## Problem details
Only these lines of the data below are wanted: the one with "TEMP pin GND: GND -> none", the one with "RGB3 pin B: GP28 -> GP0", and any lines between them, each repeated exactly.

··· Given data

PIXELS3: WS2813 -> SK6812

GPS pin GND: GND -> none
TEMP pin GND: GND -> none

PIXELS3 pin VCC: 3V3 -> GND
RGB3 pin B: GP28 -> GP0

······
··· Given data

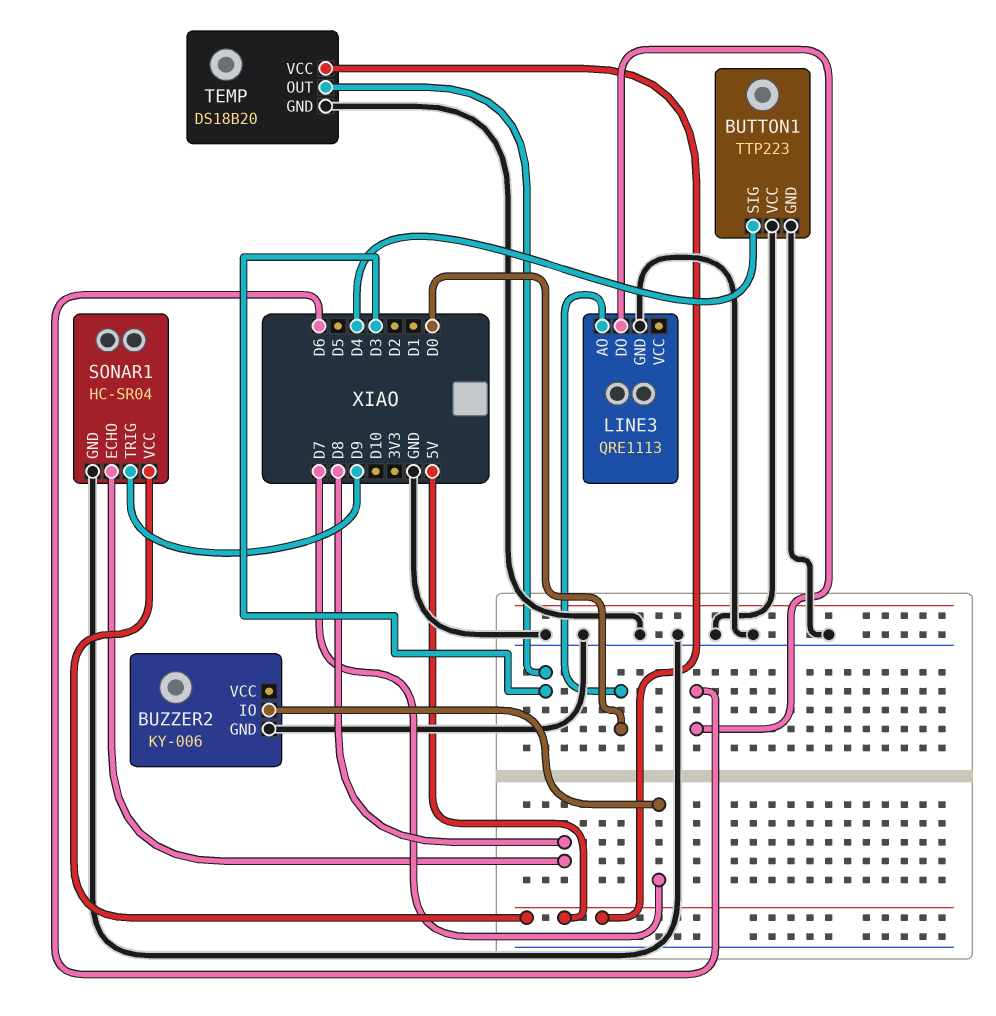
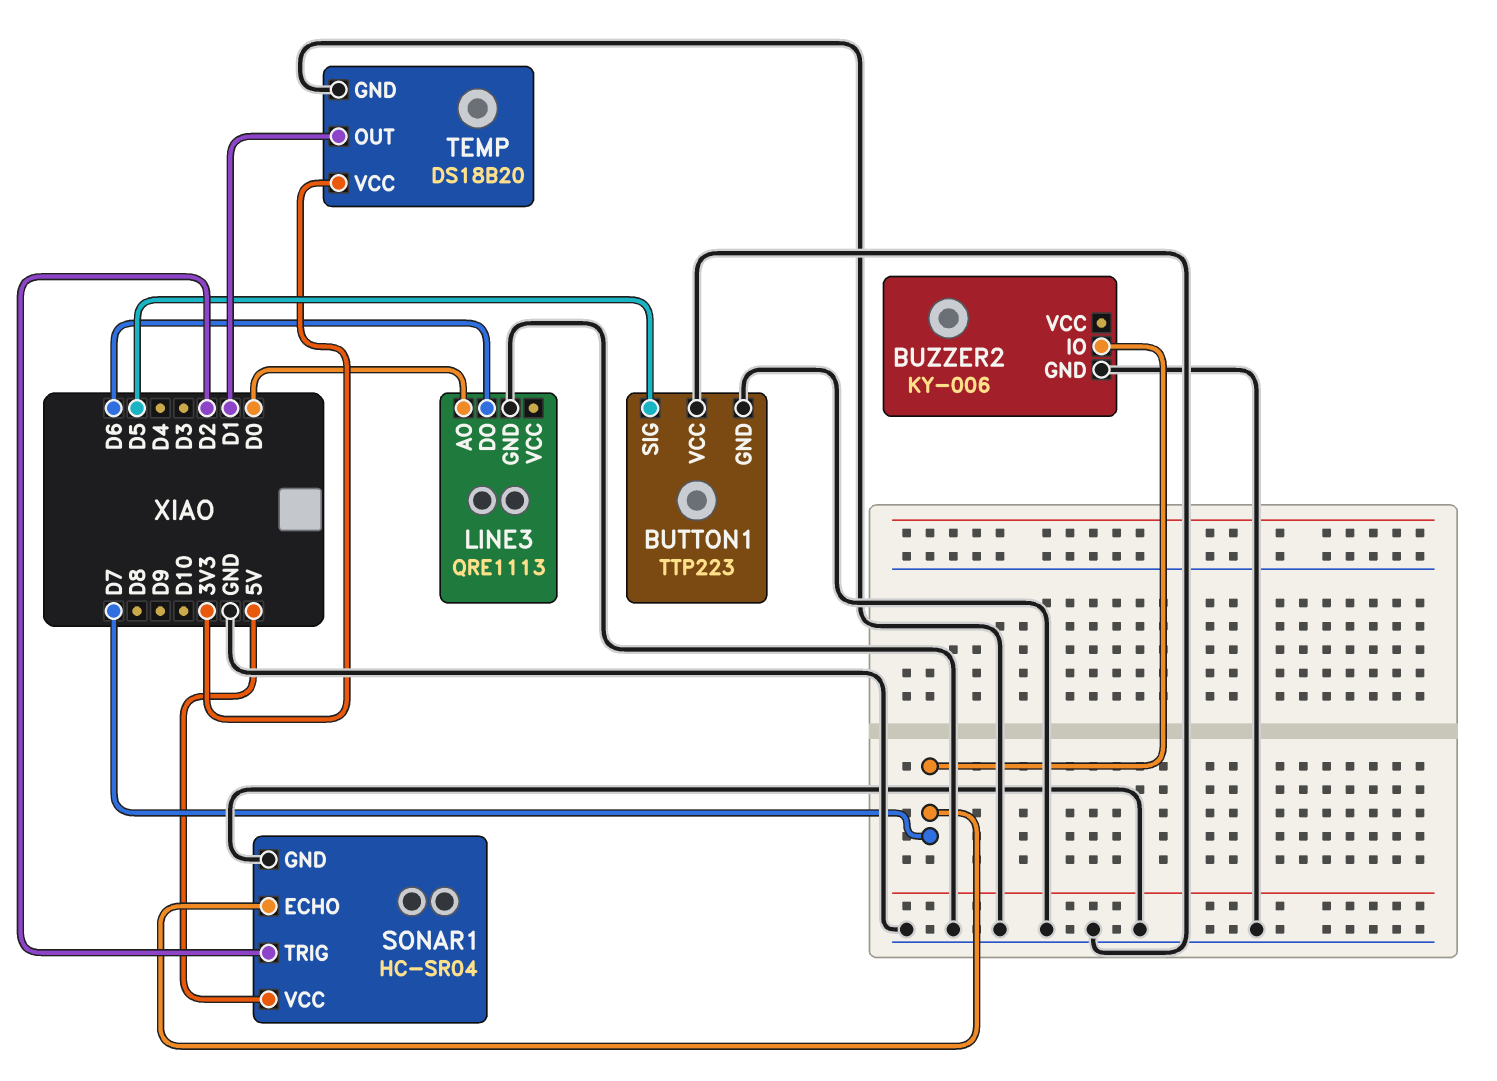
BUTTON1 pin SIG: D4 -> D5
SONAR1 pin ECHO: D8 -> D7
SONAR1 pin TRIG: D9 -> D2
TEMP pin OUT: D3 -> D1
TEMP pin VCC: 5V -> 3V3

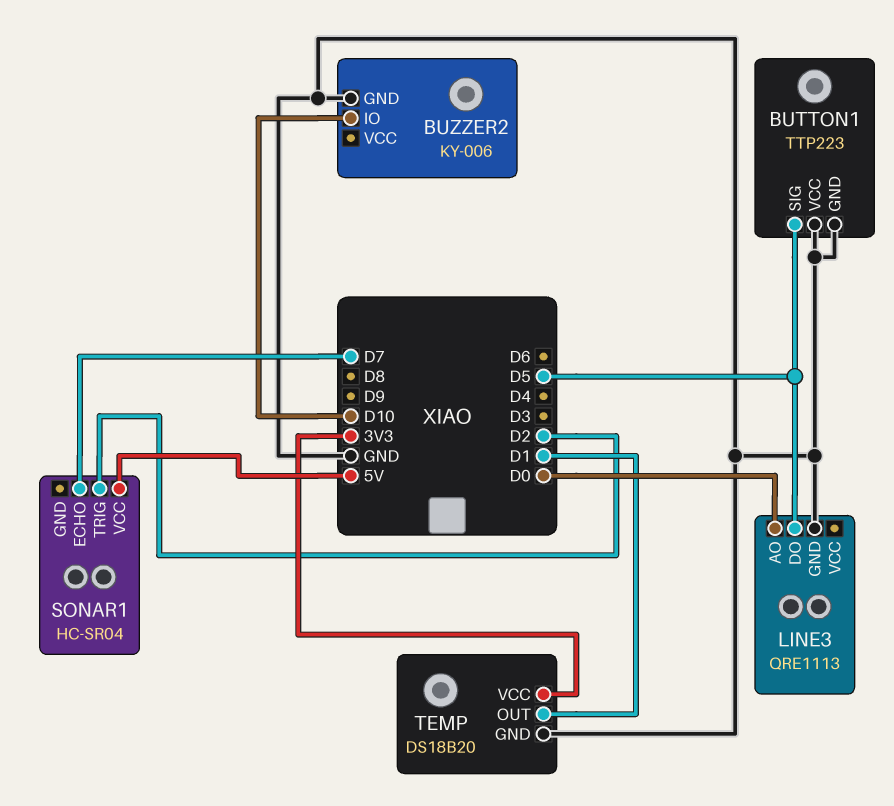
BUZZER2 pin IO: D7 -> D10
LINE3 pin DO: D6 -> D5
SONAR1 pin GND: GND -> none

······

## Answer to the exercise
TEMP pin GND: GND -> none

PIXELS3 pin VCC: 3V3 -> GND
RGB3 pin B: GP28 -> GP0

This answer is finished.